_Work request_:
Use the entries below and reproduce exactly the lines from the one containing "R2: none -> 15 (GND, N_5)" down to the one containing "IC2 pin GND: none -> GND", both of them included.

[Collected data entries]
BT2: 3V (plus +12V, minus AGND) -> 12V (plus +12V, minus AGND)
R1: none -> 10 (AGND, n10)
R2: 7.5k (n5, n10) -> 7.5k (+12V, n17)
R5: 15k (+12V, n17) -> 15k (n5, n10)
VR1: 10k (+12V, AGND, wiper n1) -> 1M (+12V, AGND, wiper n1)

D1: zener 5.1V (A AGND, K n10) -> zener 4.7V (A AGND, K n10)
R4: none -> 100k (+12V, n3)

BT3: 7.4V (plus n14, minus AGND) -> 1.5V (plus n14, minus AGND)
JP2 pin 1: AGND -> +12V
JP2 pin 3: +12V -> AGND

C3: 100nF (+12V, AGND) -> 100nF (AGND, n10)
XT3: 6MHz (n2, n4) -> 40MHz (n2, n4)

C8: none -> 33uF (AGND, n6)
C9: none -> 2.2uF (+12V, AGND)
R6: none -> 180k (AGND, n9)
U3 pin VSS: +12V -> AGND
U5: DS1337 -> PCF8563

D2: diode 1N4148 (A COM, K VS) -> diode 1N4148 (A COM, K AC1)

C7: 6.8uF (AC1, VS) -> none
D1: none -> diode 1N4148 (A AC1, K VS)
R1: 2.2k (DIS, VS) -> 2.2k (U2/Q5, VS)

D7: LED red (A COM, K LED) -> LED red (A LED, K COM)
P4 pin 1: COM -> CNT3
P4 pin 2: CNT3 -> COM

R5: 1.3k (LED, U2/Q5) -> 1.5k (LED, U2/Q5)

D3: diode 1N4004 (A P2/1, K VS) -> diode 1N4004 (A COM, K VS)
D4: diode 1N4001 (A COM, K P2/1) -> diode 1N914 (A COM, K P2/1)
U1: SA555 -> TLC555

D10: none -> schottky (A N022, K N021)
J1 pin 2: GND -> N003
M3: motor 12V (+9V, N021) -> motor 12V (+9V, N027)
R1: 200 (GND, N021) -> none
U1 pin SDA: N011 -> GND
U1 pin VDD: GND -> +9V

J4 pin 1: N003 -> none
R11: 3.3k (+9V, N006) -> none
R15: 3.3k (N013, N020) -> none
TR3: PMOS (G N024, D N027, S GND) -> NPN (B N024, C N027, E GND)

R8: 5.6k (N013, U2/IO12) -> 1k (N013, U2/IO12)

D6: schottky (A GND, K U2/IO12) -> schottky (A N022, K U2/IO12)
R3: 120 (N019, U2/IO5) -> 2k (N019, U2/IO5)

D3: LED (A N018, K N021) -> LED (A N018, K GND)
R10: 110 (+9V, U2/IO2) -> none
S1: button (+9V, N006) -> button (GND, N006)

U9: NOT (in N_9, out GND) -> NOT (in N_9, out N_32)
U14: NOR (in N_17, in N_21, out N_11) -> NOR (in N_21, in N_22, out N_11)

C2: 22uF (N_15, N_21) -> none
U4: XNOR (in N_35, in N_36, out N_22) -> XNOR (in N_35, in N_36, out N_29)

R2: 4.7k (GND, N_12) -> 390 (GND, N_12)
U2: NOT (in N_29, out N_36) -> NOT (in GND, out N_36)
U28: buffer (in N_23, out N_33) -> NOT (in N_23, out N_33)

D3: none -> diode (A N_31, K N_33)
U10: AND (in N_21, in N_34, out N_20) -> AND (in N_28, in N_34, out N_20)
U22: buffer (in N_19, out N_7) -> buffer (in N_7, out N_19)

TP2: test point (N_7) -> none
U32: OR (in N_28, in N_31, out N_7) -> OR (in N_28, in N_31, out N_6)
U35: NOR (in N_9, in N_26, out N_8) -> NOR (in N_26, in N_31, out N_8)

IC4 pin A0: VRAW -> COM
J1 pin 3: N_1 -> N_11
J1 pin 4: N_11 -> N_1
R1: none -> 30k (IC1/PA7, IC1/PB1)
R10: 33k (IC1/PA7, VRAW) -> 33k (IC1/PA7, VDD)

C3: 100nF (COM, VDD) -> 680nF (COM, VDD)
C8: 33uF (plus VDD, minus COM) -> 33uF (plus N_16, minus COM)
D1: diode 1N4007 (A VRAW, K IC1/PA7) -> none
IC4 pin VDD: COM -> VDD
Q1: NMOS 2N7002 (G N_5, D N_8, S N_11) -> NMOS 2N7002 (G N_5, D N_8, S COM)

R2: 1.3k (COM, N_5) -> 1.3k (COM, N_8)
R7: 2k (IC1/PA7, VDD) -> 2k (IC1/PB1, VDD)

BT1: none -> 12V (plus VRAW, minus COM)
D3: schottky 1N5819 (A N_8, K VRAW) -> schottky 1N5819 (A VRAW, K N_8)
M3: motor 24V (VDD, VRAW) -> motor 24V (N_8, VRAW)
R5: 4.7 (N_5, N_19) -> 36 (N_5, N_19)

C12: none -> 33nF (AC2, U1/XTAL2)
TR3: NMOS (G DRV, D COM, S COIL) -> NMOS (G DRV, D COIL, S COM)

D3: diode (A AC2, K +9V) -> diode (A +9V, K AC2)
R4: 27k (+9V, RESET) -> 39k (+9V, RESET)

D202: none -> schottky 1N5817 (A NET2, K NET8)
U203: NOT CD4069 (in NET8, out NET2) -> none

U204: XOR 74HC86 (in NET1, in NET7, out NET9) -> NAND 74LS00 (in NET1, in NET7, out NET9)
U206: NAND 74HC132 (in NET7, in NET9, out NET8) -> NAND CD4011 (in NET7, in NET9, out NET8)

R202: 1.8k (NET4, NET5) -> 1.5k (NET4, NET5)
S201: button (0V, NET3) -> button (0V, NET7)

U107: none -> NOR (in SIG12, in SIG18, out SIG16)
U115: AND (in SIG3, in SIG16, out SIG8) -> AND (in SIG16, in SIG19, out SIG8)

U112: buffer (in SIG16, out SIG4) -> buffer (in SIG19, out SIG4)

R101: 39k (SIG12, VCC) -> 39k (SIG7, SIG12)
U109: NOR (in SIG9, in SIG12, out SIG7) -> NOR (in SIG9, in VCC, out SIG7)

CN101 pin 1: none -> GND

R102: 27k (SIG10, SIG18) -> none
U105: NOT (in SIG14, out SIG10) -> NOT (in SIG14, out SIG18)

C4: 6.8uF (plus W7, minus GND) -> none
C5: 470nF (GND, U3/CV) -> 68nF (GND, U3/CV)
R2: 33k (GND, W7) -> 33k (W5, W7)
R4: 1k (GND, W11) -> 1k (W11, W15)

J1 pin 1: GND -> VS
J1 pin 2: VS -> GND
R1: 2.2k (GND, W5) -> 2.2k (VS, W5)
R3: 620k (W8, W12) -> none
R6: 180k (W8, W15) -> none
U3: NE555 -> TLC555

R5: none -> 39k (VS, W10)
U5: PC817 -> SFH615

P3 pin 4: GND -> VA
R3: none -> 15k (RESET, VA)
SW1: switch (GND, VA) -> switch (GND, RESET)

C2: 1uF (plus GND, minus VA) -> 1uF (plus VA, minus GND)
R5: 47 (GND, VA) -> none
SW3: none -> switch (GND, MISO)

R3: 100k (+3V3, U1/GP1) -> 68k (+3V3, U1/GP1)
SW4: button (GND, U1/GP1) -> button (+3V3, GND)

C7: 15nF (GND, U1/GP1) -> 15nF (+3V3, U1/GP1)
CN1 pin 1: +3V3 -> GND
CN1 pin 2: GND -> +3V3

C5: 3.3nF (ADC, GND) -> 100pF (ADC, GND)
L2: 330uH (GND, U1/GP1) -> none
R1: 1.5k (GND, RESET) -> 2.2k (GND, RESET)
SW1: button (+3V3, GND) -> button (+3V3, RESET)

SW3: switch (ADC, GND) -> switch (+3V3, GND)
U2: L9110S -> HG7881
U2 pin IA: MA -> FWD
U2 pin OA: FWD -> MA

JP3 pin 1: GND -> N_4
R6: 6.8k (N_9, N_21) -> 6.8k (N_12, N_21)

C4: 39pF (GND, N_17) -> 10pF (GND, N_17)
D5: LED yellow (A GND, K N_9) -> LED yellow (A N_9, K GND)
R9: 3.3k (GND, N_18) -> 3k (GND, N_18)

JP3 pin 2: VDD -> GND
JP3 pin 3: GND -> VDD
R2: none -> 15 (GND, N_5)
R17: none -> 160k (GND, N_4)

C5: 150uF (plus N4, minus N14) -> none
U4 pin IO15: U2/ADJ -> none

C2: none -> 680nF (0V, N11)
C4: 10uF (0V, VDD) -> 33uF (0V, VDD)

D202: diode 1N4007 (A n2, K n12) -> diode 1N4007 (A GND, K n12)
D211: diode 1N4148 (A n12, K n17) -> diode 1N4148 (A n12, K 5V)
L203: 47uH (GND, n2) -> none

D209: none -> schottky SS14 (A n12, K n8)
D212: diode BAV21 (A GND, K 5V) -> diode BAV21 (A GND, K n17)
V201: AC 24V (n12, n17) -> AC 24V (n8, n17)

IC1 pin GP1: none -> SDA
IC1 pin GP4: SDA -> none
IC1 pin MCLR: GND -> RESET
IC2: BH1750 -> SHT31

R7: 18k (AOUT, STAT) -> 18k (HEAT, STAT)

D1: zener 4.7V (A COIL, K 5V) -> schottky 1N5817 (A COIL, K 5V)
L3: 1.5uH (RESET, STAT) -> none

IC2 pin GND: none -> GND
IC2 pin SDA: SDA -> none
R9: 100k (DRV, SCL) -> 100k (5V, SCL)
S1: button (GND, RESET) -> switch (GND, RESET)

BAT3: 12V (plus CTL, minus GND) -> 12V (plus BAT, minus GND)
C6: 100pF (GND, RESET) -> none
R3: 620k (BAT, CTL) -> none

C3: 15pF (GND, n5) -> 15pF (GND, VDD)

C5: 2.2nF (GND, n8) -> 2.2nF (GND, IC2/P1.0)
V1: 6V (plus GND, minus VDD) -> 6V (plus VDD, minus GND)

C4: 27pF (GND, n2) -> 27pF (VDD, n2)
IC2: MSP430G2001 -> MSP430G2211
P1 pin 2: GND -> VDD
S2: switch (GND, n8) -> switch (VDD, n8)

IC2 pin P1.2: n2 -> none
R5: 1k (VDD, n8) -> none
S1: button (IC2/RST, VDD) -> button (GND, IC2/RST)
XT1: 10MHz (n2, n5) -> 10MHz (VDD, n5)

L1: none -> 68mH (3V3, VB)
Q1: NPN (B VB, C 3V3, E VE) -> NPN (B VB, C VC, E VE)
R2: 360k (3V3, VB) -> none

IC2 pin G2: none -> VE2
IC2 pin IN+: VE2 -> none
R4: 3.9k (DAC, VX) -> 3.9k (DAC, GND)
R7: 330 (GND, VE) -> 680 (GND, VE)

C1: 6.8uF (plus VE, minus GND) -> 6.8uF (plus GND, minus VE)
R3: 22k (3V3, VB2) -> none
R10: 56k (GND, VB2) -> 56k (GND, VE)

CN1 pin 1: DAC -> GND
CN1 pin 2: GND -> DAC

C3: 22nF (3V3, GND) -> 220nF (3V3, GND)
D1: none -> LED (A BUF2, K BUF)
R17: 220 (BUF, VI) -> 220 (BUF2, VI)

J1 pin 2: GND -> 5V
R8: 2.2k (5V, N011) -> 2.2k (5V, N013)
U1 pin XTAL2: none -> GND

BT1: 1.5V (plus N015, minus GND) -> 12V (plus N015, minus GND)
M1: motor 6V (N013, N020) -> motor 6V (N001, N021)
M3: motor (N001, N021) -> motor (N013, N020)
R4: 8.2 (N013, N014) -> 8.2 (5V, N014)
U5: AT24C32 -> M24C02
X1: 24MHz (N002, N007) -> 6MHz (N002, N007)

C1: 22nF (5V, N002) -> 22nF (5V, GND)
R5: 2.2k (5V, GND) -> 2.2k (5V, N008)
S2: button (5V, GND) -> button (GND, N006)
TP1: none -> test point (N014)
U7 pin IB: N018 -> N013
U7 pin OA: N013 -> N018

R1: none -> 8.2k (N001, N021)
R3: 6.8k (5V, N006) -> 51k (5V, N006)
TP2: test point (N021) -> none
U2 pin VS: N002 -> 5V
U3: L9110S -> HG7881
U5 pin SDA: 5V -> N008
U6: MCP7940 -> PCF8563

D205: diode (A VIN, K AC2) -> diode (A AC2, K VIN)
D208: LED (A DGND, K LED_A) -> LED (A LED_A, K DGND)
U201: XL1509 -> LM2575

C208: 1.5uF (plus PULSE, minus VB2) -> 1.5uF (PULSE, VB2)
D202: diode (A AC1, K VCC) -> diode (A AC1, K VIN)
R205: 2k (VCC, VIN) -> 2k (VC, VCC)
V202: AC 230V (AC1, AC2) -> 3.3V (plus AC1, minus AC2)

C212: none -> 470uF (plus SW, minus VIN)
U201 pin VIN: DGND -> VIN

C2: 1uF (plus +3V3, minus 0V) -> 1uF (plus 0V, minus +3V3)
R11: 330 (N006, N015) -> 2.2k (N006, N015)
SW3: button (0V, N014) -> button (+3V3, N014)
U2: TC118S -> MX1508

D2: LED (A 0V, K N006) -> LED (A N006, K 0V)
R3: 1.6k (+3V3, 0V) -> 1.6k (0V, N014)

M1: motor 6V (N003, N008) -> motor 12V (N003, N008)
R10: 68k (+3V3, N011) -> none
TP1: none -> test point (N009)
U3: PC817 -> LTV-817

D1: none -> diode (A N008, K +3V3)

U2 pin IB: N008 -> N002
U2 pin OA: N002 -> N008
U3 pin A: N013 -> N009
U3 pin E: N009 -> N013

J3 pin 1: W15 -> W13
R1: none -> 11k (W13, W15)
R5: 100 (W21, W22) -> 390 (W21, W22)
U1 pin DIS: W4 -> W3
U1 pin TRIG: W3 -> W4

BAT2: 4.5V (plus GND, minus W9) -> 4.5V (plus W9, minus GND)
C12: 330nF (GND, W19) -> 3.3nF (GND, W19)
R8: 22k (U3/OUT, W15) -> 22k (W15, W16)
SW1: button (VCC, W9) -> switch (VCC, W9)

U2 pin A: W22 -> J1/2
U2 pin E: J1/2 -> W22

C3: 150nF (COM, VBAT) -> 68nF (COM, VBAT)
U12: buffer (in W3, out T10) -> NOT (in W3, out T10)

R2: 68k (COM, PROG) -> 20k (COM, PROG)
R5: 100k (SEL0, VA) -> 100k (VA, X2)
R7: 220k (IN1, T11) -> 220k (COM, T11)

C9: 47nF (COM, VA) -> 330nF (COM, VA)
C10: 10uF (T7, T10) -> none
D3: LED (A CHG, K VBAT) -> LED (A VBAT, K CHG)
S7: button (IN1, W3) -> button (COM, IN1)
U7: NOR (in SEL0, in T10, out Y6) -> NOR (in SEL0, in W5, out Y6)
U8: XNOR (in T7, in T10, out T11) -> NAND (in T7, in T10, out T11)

_Result of this exercise_:
R2: none -> 15 (GND, N_5)
R17: none -> 160k (GND, N_4)

C5: 150uF (plus N4, minus N14) -> none
U4 pin IO15: U2/ADJ -> none

C2: none -> 680nF (0V, N11)
C4: 10uF (0V, VDD) -> 33uF (0V, VDD)

D202: diode 1N4007 (A n2, K n12) -> diode 1N4007 (A GND, K n12)
D211: diode 1N4148 (A n12, K n17) -> diode 1N4148 (A n12, K 5V)
L203: 47uH (GND, n2) -> none

D209: none -> schottky SS14 (A n12, K n8)
D212: diode BAV21 (A GND, K 5V) -> diode BAV21 (A GND, K n17)
V201: AC 24V (n12, n17) -> AC 24V (n8, n17)

IC1 pin GP1: none -> SDA
IC1 pin GP4: SDA -> none
IC1 pin MCLR: GND -> RESET
IC2: BH1750 -> SHT31

R7: 18k (AOUT, STAT) -> 18k (HEAT, STAT)

D1: zener 4.7V (A COIL, K 5V) -> schottky 1N5817 (A COIL, K 5V)
L3: 1.5uH (RESET, STAT) -> none

IC2 pin GND: none -> GND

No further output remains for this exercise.